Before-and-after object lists
-------
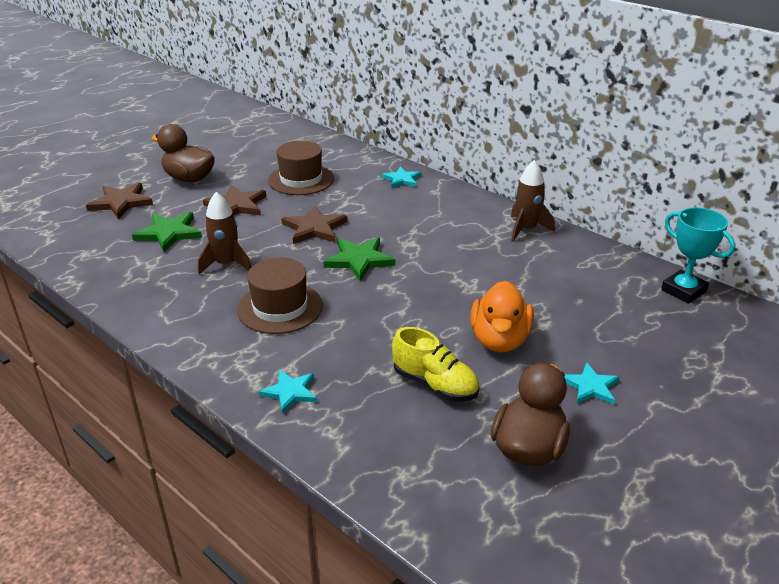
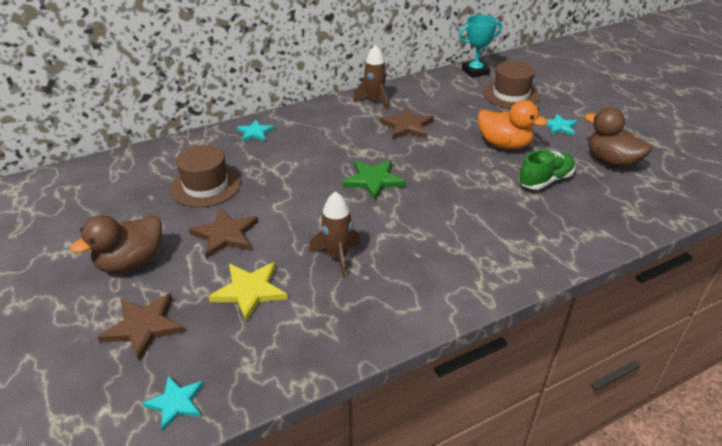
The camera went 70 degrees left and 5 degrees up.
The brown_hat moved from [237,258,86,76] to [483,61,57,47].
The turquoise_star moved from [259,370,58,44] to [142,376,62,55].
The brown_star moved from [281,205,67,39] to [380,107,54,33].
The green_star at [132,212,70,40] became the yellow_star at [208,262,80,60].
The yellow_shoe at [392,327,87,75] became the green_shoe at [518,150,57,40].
-------
Your assignment ▸ In the records above, find each line holding "became" and copy it.

Final answer ▸
The green_star at [132,212,70,40] became the yellow_star at [208,262,80,60].
The yellow_shoe at [392,327,87,75] became the green_shoe at [518,150,57,40].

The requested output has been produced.